TASK PROMPT » Present the following data again exactly as it is shown.

INPUT MATERIAL »
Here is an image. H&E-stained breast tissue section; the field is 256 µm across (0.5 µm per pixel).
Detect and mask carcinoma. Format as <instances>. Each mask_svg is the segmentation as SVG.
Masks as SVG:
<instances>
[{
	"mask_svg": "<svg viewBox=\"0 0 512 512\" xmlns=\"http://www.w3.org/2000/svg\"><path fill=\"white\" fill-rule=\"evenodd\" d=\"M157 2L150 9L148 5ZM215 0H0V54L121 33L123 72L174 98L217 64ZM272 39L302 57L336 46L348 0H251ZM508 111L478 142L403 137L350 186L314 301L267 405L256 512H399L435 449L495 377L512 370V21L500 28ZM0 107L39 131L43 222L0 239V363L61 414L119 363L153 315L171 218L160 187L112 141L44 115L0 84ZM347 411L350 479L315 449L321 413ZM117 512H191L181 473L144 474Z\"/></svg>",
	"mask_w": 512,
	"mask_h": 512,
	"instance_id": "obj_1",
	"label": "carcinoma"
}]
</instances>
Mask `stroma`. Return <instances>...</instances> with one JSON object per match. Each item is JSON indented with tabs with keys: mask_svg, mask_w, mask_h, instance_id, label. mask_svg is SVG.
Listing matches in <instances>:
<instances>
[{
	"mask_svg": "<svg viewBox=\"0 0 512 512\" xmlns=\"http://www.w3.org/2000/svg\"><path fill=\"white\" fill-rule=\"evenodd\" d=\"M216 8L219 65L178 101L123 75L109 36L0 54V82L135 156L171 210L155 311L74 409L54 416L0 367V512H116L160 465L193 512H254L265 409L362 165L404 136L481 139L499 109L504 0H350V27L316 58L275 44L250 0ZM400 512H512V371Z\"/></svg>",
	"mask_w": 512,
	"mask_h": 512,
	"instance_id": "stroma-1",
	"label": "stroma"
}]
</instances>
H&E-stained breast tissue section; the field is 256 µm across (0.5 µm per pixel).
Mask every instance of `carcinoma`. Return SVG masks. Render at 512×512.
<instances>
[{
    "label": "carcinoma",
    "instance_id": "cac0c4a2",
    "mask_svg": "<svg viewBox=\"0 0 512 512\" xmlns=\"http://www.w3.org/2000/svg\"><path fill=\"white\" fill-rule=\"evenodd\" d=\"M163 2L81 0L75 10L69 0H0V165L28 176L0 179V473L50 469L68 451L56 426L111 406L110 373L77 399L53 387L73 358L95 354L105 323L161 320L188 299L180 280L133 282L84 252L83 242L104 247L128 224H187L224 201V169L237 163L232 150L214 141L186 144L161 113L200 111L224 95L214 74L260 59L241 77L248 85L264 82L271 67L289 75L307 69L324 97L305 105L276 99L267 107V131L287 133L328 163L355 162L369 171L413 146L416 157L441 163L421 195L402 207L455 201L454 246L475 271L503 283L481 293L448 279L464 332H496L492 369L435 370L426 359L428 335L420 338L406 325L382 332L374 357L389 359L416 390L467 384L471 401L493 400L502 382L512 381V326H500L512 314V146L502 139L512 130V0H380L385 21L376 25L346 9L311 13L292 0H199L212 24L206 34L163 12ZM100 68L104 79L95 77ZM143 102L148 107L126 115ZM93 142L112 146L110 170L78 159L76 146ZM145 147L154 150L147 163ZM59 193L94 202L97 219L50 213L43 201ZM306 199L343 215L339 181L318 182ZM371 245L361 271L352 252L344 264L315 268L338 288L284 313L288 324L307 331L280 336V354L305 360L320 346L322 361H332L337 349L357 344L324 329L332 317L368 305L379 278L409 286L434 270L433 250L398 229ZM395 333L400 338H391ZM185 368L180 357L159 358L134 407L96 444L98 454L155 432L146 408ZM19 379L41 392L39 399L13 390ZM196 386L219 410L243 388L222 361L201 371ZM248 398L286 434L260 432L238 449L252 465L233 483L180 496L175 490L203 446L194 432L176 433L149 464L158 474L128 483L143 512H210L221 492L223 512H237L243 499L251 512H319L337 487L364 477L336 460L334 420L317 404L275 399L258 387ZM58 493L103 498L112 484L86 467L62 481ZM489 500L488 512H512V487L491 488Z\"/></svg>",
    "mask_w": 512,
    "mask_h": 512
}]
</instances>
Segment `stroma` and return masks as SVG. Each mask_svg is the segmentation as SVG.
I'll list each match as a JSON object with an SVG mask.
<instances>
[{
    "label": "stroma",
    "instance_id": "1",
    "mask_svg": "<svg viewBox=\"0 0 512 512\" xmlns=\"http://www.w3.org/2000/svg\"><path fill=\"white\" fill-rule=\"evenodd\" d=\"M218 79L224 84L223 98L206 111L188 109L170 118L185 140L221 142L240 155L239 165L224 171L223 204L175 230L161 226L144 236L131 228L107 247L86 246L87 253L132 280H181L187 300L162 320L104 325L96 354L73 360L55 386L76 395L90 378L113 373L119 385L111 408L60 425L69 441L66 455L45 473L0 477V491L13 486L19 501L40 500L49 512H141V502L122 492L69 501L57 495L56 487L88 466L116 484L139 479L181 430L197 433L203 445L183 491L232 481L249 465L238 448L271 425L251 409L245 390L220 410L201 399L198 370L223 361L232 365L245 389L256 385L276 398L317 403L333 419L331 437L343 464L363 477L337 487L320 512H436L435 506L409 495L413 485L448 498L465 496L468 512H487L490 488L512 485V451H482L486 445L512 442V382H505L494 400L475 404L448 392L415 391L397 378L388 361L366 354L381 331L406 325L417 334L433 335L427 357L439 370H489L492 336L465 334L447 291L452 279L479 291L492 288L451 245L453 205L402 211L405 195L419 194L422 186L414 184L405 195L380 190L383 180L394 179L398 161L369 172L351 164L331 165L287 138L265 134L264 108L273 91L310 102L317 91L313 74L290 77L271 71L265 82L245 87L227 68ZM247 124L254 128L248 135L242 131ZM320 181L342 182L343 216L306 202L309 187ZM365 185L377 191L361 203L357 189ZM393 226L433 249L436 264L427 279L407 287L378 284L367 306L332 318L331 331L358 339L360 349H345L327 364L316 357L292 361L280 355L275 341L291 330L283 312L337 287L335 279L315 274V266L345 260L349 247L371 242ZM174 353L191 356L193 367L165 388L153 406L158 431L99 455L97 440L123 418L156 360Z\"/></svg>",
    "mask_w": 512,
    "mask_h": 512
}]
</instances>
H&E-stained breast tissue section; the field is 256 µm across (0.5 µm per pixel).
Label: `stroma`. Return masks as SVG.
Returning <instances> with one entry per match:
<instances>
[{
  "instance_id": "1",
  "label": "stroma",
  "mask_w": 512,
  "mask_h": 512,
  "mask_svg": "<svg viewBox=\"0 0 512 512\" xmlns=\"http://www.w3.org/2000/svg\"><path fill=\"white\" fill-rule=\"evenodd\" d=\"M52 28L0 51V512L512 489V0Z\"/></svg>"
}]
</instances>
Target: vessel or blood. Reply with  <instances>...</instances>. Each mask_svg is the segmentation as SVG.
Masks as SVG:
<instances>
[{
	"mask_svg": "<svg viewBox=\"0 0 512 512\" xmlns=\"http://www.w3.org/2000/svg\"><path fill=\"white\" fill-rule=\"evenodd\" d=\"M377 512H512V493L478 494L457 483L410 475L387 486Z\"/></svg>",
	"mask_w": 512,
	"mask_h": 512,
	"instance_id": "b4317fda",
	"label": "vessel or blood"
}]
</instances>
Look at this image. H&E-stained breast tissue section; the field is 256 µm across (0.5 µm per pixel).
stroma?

ANSWER TO THIS TASK »
Here is an image. H&E-stained breast tissue section; the field is 256 µm across (0.5 µm per pixel).
Detect and mask carcinoma. Format as <instances>. Each mask_svg is the segmentation as SVG.
Masks as SVG:
<instances>
[{
	"mask_svg": "<svg viewBox=\"0 0 512 512\" xmlns=\"http://www.w3.org/2000/svg\"><path fill=\"white\" fill-rule=\"evenodd\" d=\"M157 2L150 9L148 5ZM215 0H0V54L121 33L123 72L174 98L217 64ZM272 39L302 57L336 46L348 0H251ZM508 111L478 142L403 137L350 186L314 301L267 405L256 512H399L435 449L495 377L512 370V21L500 28ZM0 107L39 131L43 222L0 239V363L61 414L119 363L153 315L171 218L160 187L112 141L44 115L0 84ZM347 411L350 479L315 449L321 413ZM117 512H191L181 473L144 474Z\"/></svg>",
	"mask_w": 512,
	"mask_h": 512,
	"instance_id": "obj_1",
	"label": "carcinoma"
}]
</instances>
Mask `stroma`. Return <instances>...</instances> with one JSON object per match. Each item is JSON indented with tabs with keys: mask_svg, mask_w, mask_h, instance_id, label. mask_svg is SVG.
Listing matches in <instances>:
<instances>
[{
	"mask_svg": "<svg viewBox=\"0 0 512 512\" xmlns=\"http://www.w3.org/2000/svg\"><path fill=\"white\" fill-rule=\"evenodd\" d=\"M216 8L219 65L178 101L123 75L109 36L0 54V82L135 156L171 210L155 311L74 409L54 416L0 367V512H116L160 465L193 512H254L265 409L362 165L404 136L481 139L499 109L504 0H350V27L316 58L275 44L250 0ZM400 512H512V371Z\"/></svg>",
	"mask_w": 512,
	"mask_h": 512,
	"instance_id": "stroma-1",
	"label": "stroma"
}]
</instances>
H&E-stained breast tissue section; the field is 256 µm across (0.5 µm per pixel).
Mask every instance of `carcinoma`. Return SVG masks. Render at 512×512.
<instances>
[{
    "label": "carcinoma",
    "instance_id": "cac0c4a2",
    "mask_svg": "<svg viewBox=\"0 0 512 512\" xmlns=\"http://www.w3.org/2000/svg\"><path fill=\"white\" fill-rule=\"evenodd\" d=\"M163 2L81 0L75 10L69 0H0V165L28 176L0 179V473L50 469L68 451L56 426L111 406L110 373L77 399L53 387L73 358L95 354L105 323L161 320L188 299L180 280L133 282L84 252L83 242L104 247L128 224H187L224 201V169L237 163L232 150L214 141L186 144L161 113L200 111L224 95L214 74L260 59L241 77L248 85L264 82L271 67L289 75L307 69L324 97L305 105L276 99L267 107V131L287 133L328 163L355 162L369 171L413 146L416 157L441 163L421 195L402 207L455 201L454 246L475 271L503 283L481 293L448 279L464 332H496L492 369L435 370L426 359L428 335L420 338L406 325L382 332L374 357L389 359L416 390L467 384L471 401L493 400L502 382L512 381V326H500L512 314V146L502 139L512 130V0H380L385 21L376 25L346 9L311 13L292 0H199L212 24L206 34L163 12ZM100 68L104 79L95 77ZM143 102L148 107L126 115ZM93 142L112 146L110 170L78 159L76 146ZM145 147L154 150L147 163ZM59 193L94 202L97 219L50 213L43 201ZM306 199L343 215L339 181L318 182ZM371 245L361 271L352 252L344 264L315 268L338 288L284 313L288 324L307 331L280 336V354L305 360L320 346L322 361H332L337 349L357 344L324 329L332 317L368 305L379 278L409 286L434 270L433 250L398 229ZM395 333L400 338H391ZM185 368L180 357L159 358L134 407L96 444L98 454L155 432L146 408ZM19 379L41 392L39 399L13 390ZM196 386L219 410L243 388L222 361L201 371ZM248 398L286 434L260 432L238 449L252 465L233 483L180 496L175 490L203 446L194 432L176 433L149 464L158 474L128 483L143 512H210L221 492L223 512H237L243 499L251 512H319L337 487L364 477L336 460L334 420L317 404L275 399L258 387ZM58 493L103 498L112 484L86 467L62 481ZM489 500L488 512H512V487L491 488Z\"/></svg>",
    "mask_w": 512,
    "mask_h": 512
}]
</instances>
Segment `stroma` and return masks as SVG. Each mask_svg is the segmentation as SVG.
I'll list each match as a JSON object with an SVG mask.
<instances>
[{
    "label": "stroma",
    "instance_id": "1",
    "mask_svg": "<svg viewBox=\"0 0 512 512\" xmlns=\"http://www.w3.org/2000/svg\"><path fill=\"white\" fill-rule=\"evenodd\" d=\"M218 79L224 84L223 98L206 111L188 109L170 118L185 140L221 142L240 155L239 165L224 171L223 204L175 230L161 226L144 236L131 228L107 247L86 246L87 253L132 280H181L187 300L162 320L104 325L96 354L73 360L55 386L76 395L90 378L113 373L119 385L111 408L60 425L69 441L66 455L45 473L0 477V491L13 486L19 501L40 500L49 512H141V502L122 492L69 501L57 495L56 487L88 466L116 484L139 479L181 430L197 433L203 445L183 491L232 481L249 465L238 448L271 425L251 409L245 390L220 410L201 399L198 370L223 361L232 365L245 389L256 385L276 398L317 403L333 419L331 437L343 464L363 477L337 487L320 512H436L435 506L409 495L413 485L448 498L465 496L468 512H487L490 488L512 485V451H482L486 445L512 442V382H505L494 400L475 404L448 392L415 391L397 378L388 361L366 354L381 331L406 325L417 334L433 335L427 357L439 370H489L492 336L465 334L447 291L452 279L479 291L492 288L451 245L453 205L402 211L405 195L419 194L422 186L414 184L405 195L380 190L383 180L394 179L398 161L369 172L351 164L331 165L287 138L265 134L264 108L273 91L310 102L317 91L313 74L290 77L271 71L265 82L245 87L227 68ZM247 124L254 128L248 135L242 131ZM320 181L342 182L343 216L306 202L309 187ZM365 185L377 191L361 203L357 189ZM393 226L433 249L436 264L427 279L407 287L378 284L367 306L332 318L331 331L358 339L360 349H345L327 364L316 357L292 361L280 355L275 341L291 330L283 312L337 287L335 279L315 274V266L345 260L349 247L371 242ZM174 353L191 356L193 367L165 388L153 406L158 431L99 455L97 440L123 418L156 360Z\"/></svg>",
    "mask_w": 512,
    "mask_h": 512
}]
</instances>
H&E-stained breast tissue section; the field is 256 µm across (0.5 µm per pixel).
Label: `stroma`. Return masks as SVG.
Returning <instances> with one entry per match:
<instances>
[{
  "instance_id": "1",
  "label": "stroma",
  "mask_w": 512,
  "mask_h": 512,
  "mask_svg": "<svg viewBox=\"0 0 512 512\" xmlns=\"http://www.w3.org/2000/svg\"><path fill=\"white\" fill-rule=\"evenodd\" d=\"M52 28L0 51V512L512 489V0Z\"/></svg>"
}]
</instances>
Target: vessel or blood. Reply with  <instances>...</instances>. Each mask_svg is the segmentation as SVG.
Masks as SVG:
<instances>
[{
	"mask_svg": "<svg viewBox=\"0 0 512 512\" xmlns=\"http://www.w3.org/2000/svg\"><path fill=\"white\" fill-rule=\"evenodd\" d=\"M377 512H512V493L478 494L457 483L410 475L387 486Z\"/></svg>",
	"mask_w": 512,
	"mask_h": 512,
	"instance_id": "b4317fda",
	"label": "vessel or blood"
}]
</instances>
Look at this image. H&E-stained breast tissue section; the field is 256 µm across (0.5 µm per pixel).
stroma?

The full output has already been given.